**Given information**:
↓↓↓
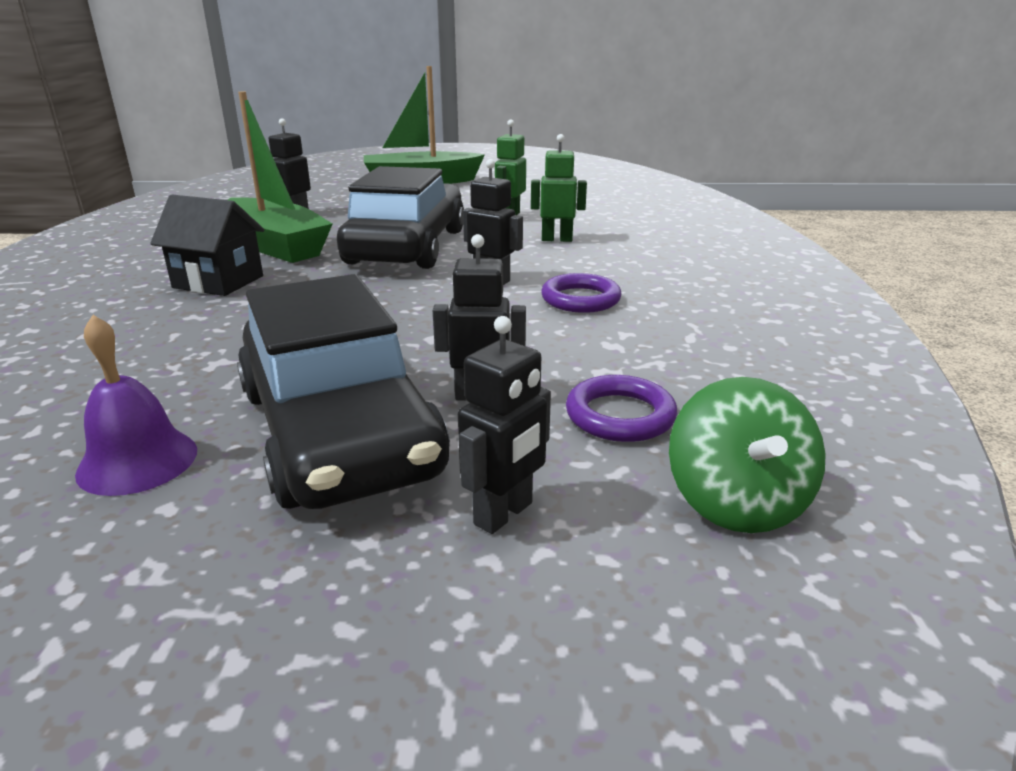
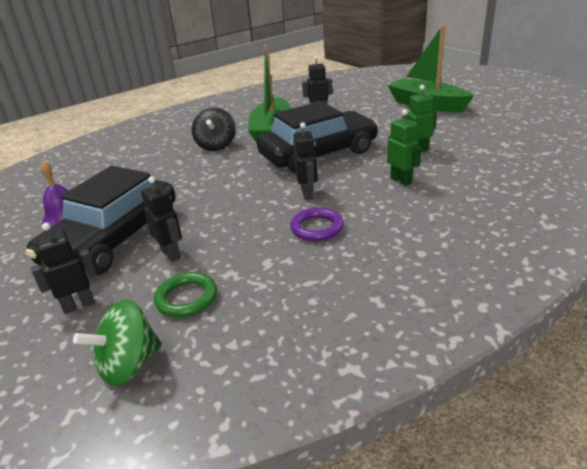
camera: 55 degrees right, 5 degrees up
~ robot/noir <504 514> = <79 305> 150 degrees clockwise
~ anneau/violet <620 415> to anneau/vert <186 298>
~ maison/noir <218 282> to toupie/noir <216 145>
↑↑↑
**Exercise prompt**:
Return the data above in its exact wording, with none of the pictures.

**Output of the exercise**:
camera: 55 degrees right, 5 degrees up
~ robot/noir <504 514> = <79 305> 150 degrees clockwise
~ anneau/violet <620 415> to anneau/vert <186 298>
~ maison/noir <218 282> to toupie/noir <216 145>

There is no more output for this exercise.